____ SOURCE MATERIAL
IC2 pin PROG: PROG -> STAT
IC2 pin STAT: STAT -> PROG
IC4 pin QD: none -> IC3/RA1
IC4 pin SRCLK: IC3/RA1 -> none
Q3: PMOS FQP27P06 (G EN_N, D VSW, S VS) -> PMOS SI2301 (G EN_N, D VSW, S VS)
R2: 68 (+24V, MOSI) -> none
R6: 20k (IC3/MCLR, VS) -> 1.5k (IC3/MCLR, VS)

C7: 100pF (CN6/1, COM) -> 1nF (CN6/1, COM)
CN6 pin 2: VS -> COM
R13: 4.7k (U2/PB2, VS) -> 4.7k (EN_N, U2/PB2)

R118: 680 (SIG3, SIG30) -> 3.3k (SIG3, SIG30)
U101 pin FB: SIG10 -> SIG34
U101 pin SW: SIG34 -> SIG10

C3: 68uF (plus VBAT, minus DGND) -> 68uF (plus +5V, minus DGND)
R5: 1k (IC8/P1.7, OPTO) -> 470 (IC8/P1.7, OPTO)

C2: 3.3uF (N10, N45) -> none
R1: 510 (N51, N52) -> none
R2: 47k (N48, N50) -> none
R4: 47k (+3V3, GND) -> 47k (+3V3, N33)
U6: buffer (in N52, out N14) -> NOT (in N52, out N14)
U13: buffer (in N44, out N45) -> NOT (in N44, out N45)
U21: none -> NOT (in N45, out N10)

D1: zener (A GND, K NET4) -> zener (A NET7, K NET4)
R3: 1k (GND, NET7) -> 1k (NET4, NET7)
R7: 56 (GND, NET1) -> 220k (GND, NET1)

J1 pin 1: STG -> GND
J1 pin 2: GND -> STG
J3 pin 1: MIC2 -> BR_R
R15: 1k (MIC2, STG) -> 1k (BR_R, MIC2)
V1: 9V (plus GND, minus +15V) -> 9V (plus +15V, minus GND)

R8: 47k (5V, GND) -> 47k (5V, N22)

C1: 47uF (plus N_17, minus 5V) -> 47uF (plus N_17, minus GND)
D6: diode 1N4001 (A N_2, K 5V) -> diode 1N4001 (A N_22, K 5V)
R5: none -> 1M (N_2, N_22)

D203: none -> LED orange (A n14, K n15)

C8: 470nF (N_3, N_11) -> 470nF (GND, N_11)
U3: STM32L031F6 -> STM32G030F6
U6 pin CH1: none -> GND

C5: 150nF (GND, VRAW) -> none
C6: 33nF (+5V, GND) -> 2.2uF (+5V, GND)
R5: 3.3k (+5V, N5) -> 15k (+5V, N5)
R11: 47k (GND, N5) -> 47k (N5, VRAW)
________
DESCRIPTION OF THE TASK: Look through the entries above and quote exactly the lines from the line with "IC2 pin STAT: STAT -> PROG" to the line with "CN6 pin 2: VS -> COM", counting both of those lines.

YOUR SOLUTION:
IC2 pin STAT: STAT -> PROG
IC4 pin QD: none -> IC3/RA1
IC4 pin SRCLK: IC3/RA1 -> none
Q3: PMOS FQP27P06 (G EN_N, D VSW, S VS) -> PMOS SI2301 (G EN_N, D VSW, S VS)
R2: 68 (+24V, MOSI) -> none
R6: 20k (IC3/MCLR, VS) -> 1.5k (IC3/MCLR, VS)

C7: 100pF (CN6/1, COM) -> 1nF (CN6/1, COM)
CN6 pin 2: VS -> COM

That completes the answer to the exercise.